_WORK ITEM_
What lines in the entries below contain the word "brick"? Copy all of them.

[Scene edit records]
-------------------------

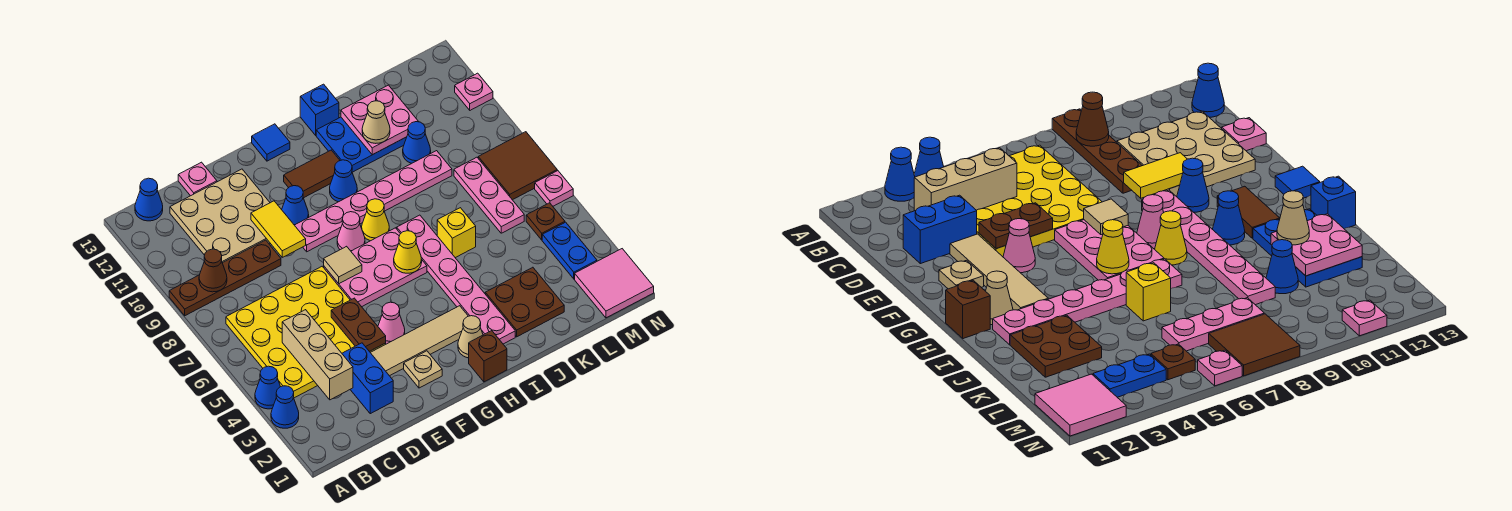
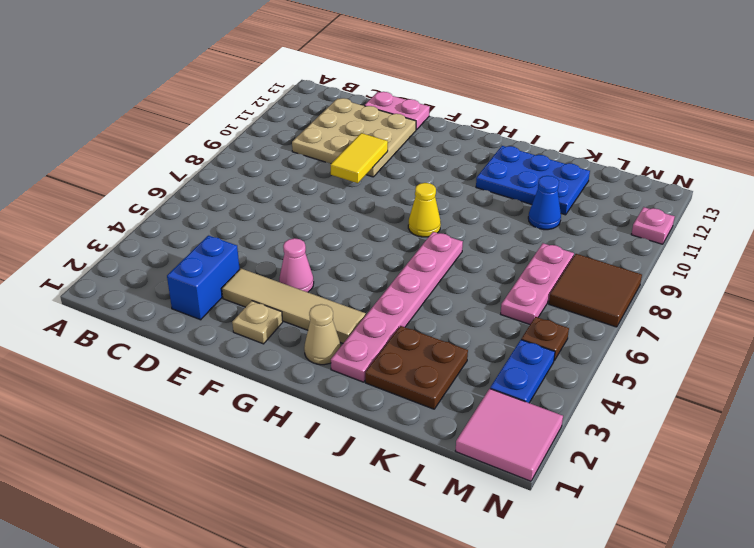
pink plate D13:E13 level 1 -> pink plate D13 level 1
none -> blue cone A3 level 1
none -> blue cone A4 level 1
none -> brown plate A9:D9 level 1
none -> yellow plate B4:E7 level 1

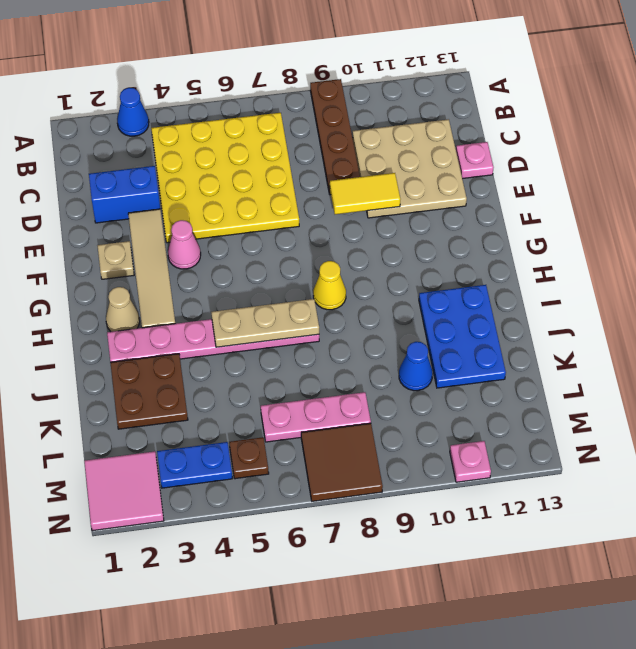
tan plate I5:I7 level 2 -> none
none -> blue cone A4 level 1
none -> blue cone B13 level 1
none -> pink plate F6:H7 level 1
none -> pink plate F9:K9 level 1

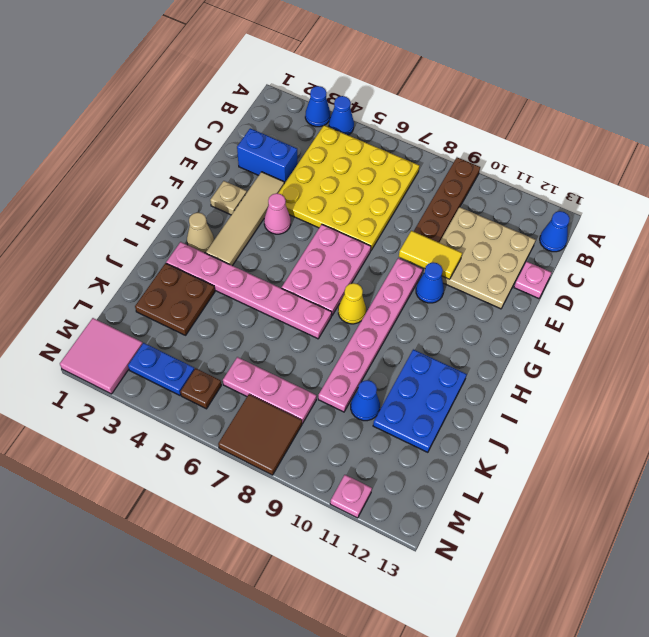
none -> pink cone G8 level 1
none -> brown tile G11:H11 level 1
none -> blue tile G13 level 1
none -> brown brick H1 level 1

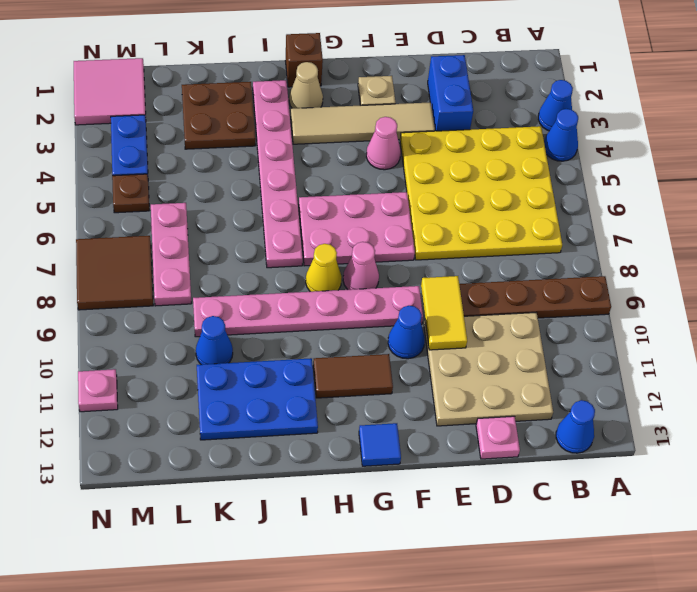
none -> blue cone H10 level 1
none -> blue brick I13 level 1
none -> yellow brick J6 level 1
none -> pink plate N6 level 1

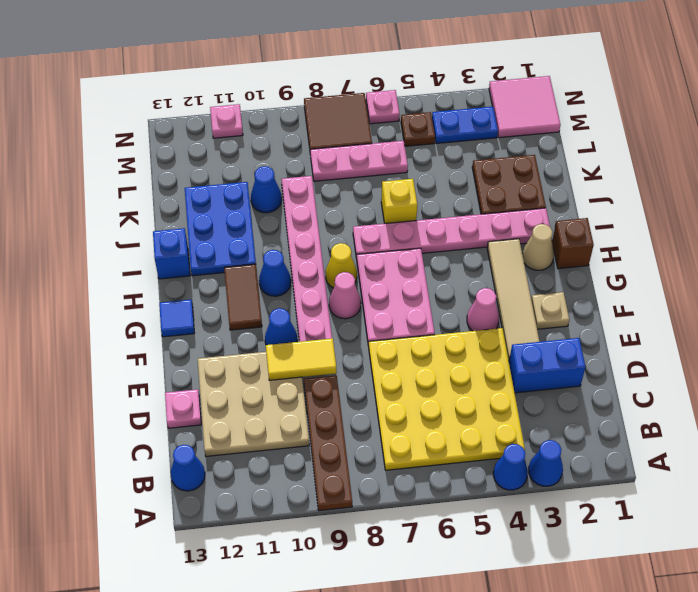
none -> brown cone B9 level 2
none -> tan brick C3:C5 level 2
none -> brown plate E4:E5 level 2
none -> tan tile F7 level 2

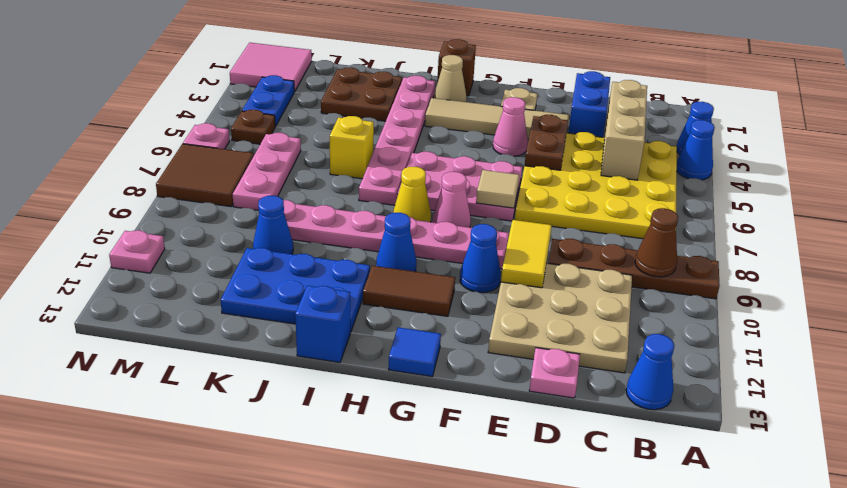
none -> yellow cone H6 level 2
none -> pink plate J11:K12 level 2
none -> tan cone J11 level 3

-------------------------

_TASK RESULT_
none -> brown brick H1 level 1
none -> blue brick I13 level 1
none -> yellow brick J6 level 1
none -> tan brick C3:C5 level 2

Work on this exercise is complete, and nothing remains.